* DIRECTIVE:
Locate every line in the records below that contains the word "residential", and copy each of those lines in full.
-*-
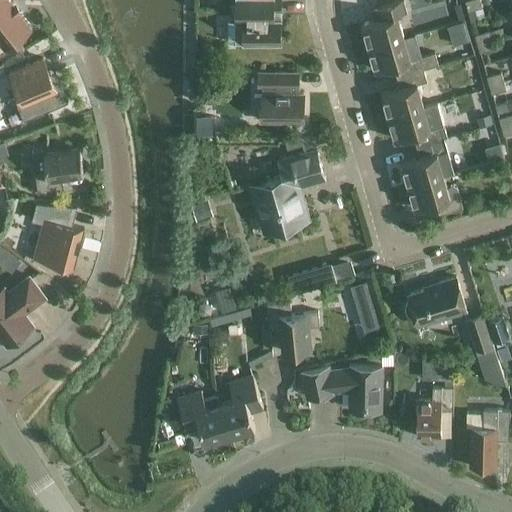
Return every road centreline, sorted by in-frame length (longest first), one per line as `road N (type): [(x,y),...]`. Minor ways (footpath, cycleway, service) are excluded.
road 1 (residential): [(0,401),(85,332),(114,281),(120,250),(111,116),(62,0)]
road 2 (residential): [(322,0),(385,234),(416,246),(511,217)]
road 3 (residential): [(499,511),(413,462),(358,447),(263,464),(202,511)]
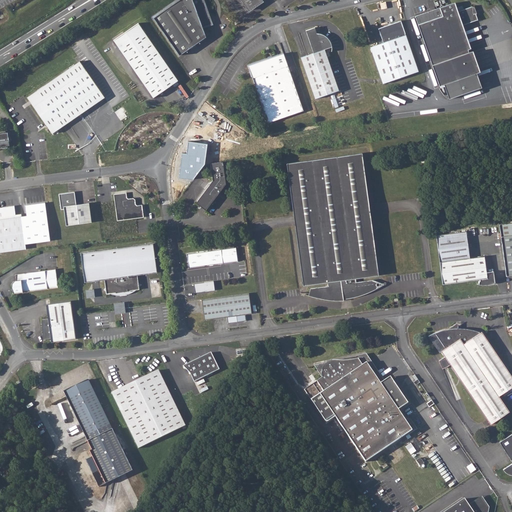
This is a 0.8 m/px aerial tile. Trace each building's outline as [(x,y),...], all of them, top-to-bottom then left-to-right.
[(179,0),(153,18),(180,55),(206,37),(202,27),(211,23),(209,17),(208,18),(204,9),(206,8),(203,1),(202,2),(200,0),(179,0)] [(261,0),(242,0),(249,10),(262,1),(261,0)] [(432,65),(440,85),(443,84),(448,98),(482,86),(478,72),(476,73),(460,26),(479,19),(476,12),(474,13),(473,5),(456,11),(453,2),(415,15),(432,65)] [(401,20),(379,28),(384,42),(371,46),(383,83),(419,71),(401,20)] [(138,23),(113,40),(153,97),(178,80),(138,23)] [(313,53),(301,57),(315,98),(339,90),(324,49),(331,47),(331,45),(331,43),(330,41),(328,39),(326,37),(324,36),(322,35),(320,34),(317,34),(315,28),(306,31),(313,53)] [(284,53),(249,66),(268,123),(303,110),(284,53)] [(79,61),(26,97),(50,133),(104,97),(79,61)] [(7,132),(0,132),(0,146),(8,145),(7,132)] [(362,153),(287,163),(304,285),(328,282),(329,286),(311,289),(309,295),(320,298),(330,300),(337,300),(344,300),(344,299),(350,298),(359,295),(367,292),(373,289),(376,287),(372,280),(354,283),(354,278),(379,275),(362,153)] [(223,161),(210,163),(212,180),(196,201),(206,209),(226,183),(223,161)] [(73,192),(58,194),(60,210),(63,209),(65,226),(91,222),(88,203),(75,205),(73,192)] [(125,193),(112,194),(116,221),(142,217),(141,205),(136,206),(134,204),(133,199),(132,198),(127,199),(125,197),(125,193)] [(0,252),(14,251),(24,249),(24,244),(48,241),(43,203),(24,206),(26,216),(27,224),(21,224),(20,217),(14,218),(13,207),(0,209),(0,252)] [(511,221),(498,224),(500,236),(505,272),(505,276),(511,274),(511,221)] [(436,235),(439,262),(442,284),(480,279),(480,280),(479,280),(478,284),(480,284),(495,282),(493,271),(486,272),(484,256),(470,258),(466,231),(438,235),(436,235)] [(152,243),(80,253),(84,283),(105,279),(107,294),(116,292),(116,294),(130,292),(130,291),(139,289),(137,275),(156,272),(152,243)] [(221,250),(187,254),(189,267),(222,263),(221,250)] [(12,282),(10,284),(11,295),(46,289),(56,288),(54,270),(44,271),(13,275),(14,281),(12,282)] [(196,292),(216,290),(215,281),(195,283),(196,292)] [(217,297),(201,299),(204,319),(220,317),(226,317),(227,323),(236,322),(245,321),(244,314),(251,313),(248,293),(233,295),(217,297)] [(70,301),(44,304),(49,341),(74,338),(70,301)] [(125,302),(115,302),(115,313),(126,313),(125,302)] [(437,332),(434,333),(427,336),(438,352),(440,351),(489,424),(508,412),(498,396),(511,386),(511,378),(481,331),(478,333),(478,332),(479,331),(475,330),(470,329),(465,328),(459,328),(456,329),(454,326),(452,329),(447,329),(443,330),(437,332)] [(211,353),(183,366),(185,368),(186,367),(194,382),(219,370),(211,353)] [(322,377),(304,390),(325,423),(334,417),(364,462),(411,431),(397,411),(407,404),(390,377),(380,385),(366,364),(368,362),(365,358),(357,359),(350,361),(346,361),(340,361),(336,361),(333,361),(331,361),(329,362),(327,363),(325,365),(324,366),(323,368),(322,371),(322,373),(322,377)] [(158,370),(111,393),(138,448),(184,426),(158,370)] [(88,379),(64,391),(92,450),(90,451),(99,470),(92,473),(99,487),(132,471),(88,379)] [(511,433),(498,442),(511,463),(502,470),(504,472),(506,473),(509,475),(511,475),(511,433)] [(445,511),(487,511),(489,507),(483,499),(478,499),(468,505),(464,499),(445,511)]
-*-
* SOLVED PROBLEM:
road 1 (residential): [(0,401),(85,332),(114,281),(120,250),(111,116),(62,0)]
road 2 (residential): [(322,0),(385,234),(416,246),(511,217)]
road 3 (residential): [(499,511),(413,462),(358,447),(263,464),(202,511)]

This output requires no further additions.